■ Action item
First find the line with "C108: 4.7nF (GND, SIG16) -> 4.7nF (3V3, GND)" in the entries below, then set down exactly every line through the line with "Q102: NMOS AO3400", that line included.

■ Stored data
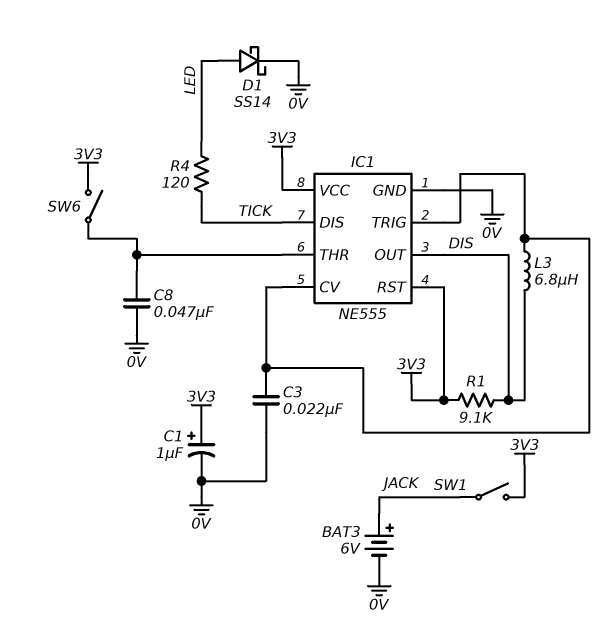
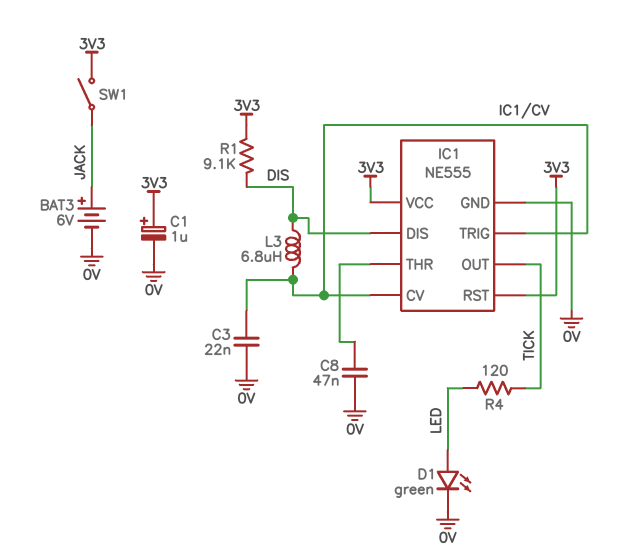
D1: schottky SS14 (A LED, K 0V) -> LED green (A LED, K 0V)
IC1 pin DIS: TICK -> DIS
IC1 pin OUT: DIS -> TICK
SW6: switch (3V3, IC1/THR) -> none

---

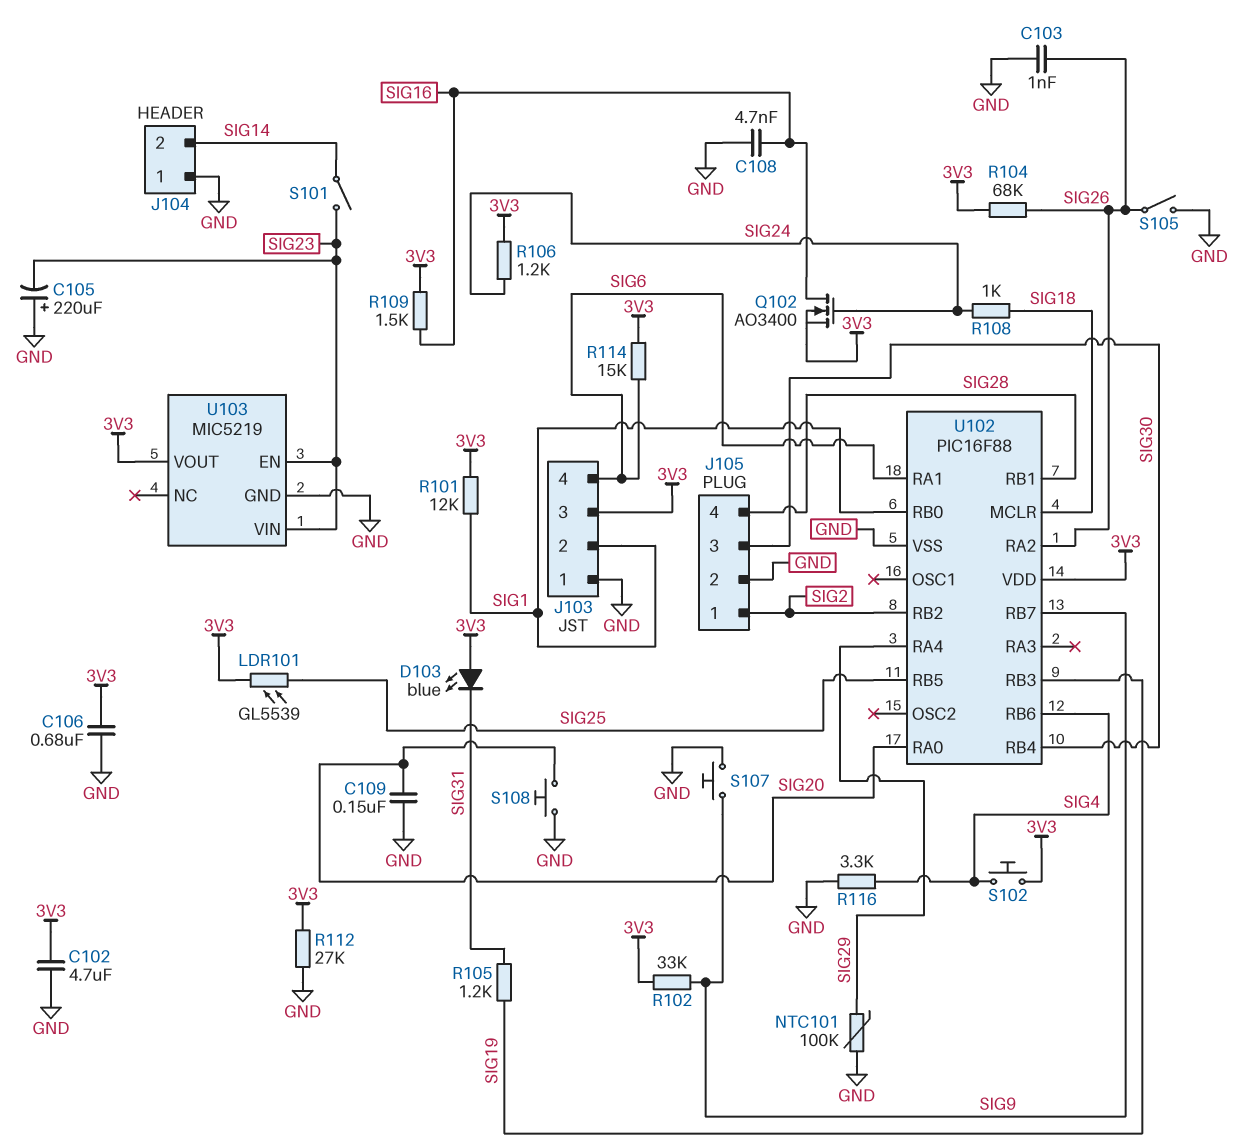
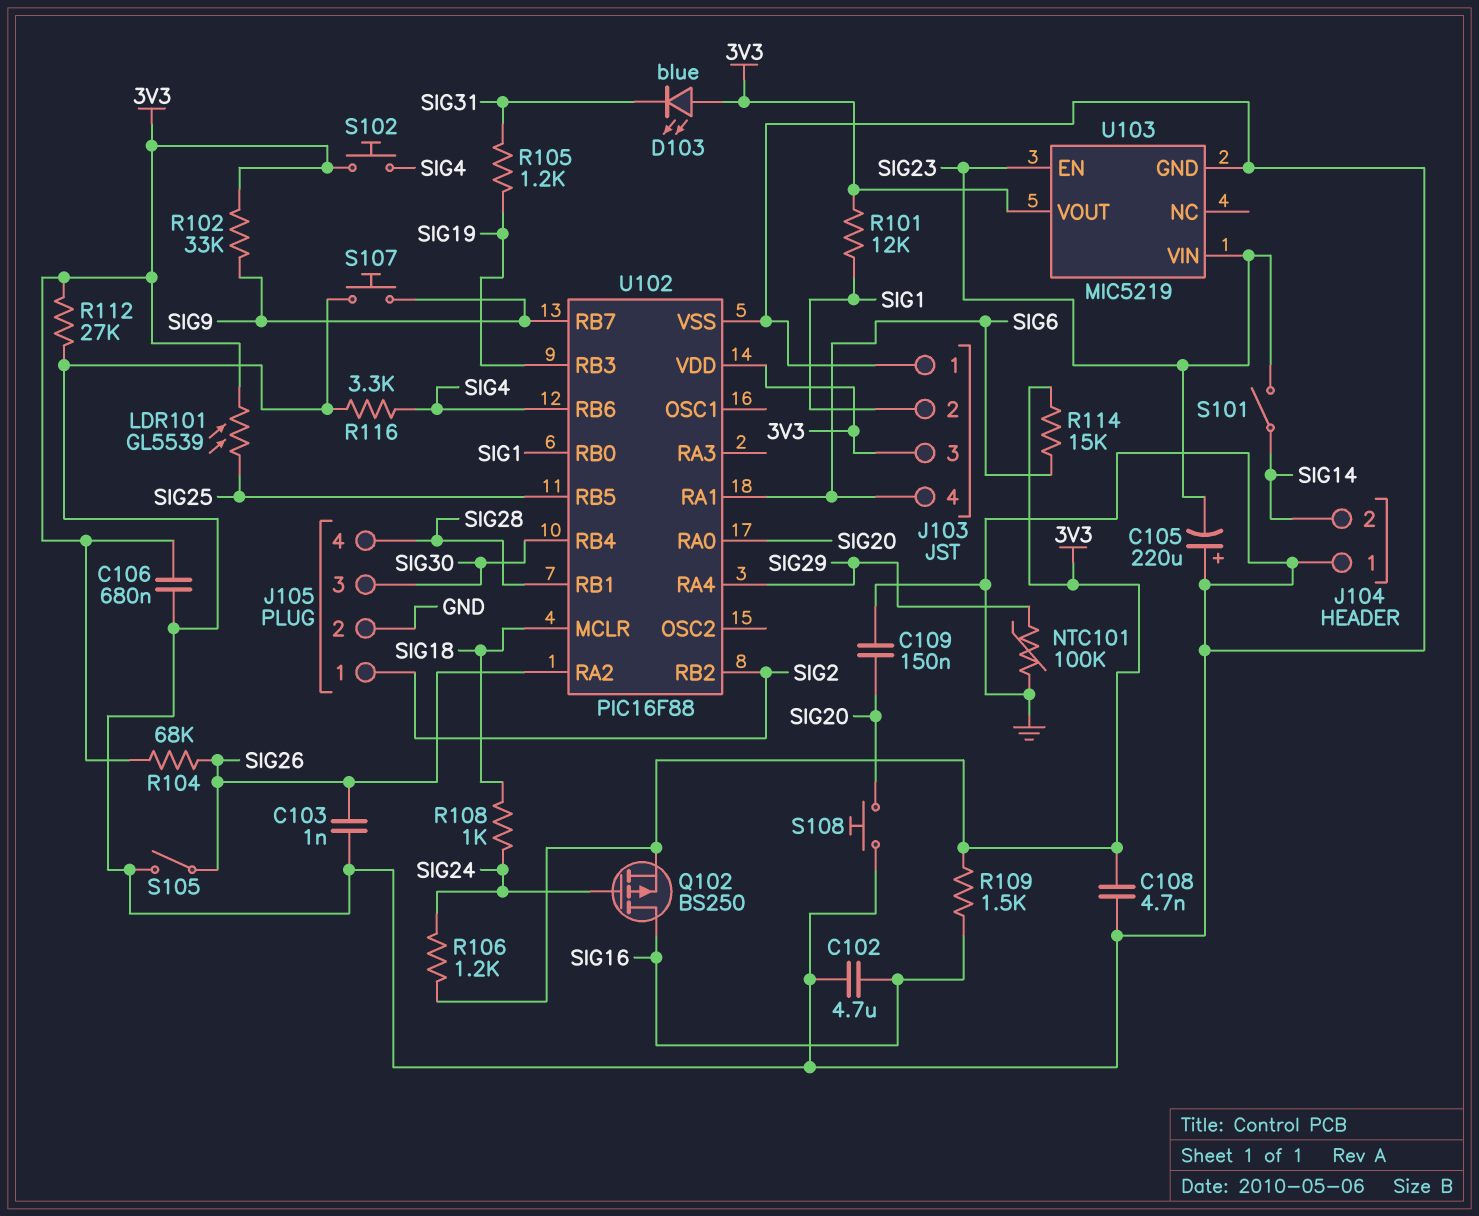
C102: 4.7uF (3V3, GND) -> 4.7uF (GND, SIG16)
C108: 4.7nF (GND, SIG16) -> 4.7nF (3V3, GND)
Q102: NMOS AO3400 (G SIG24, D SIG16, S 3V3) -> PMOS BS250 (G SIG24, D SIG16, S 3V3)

■ Output
C108: 4.7nF (GND, SIG16) -> 4.7nF (3V3, GND)
Q102: NMOS AO3400 (G SIG24, D SIG16, S 3V3) -> PMOS BS250 (G SIG24, D SIG16, S 3V3)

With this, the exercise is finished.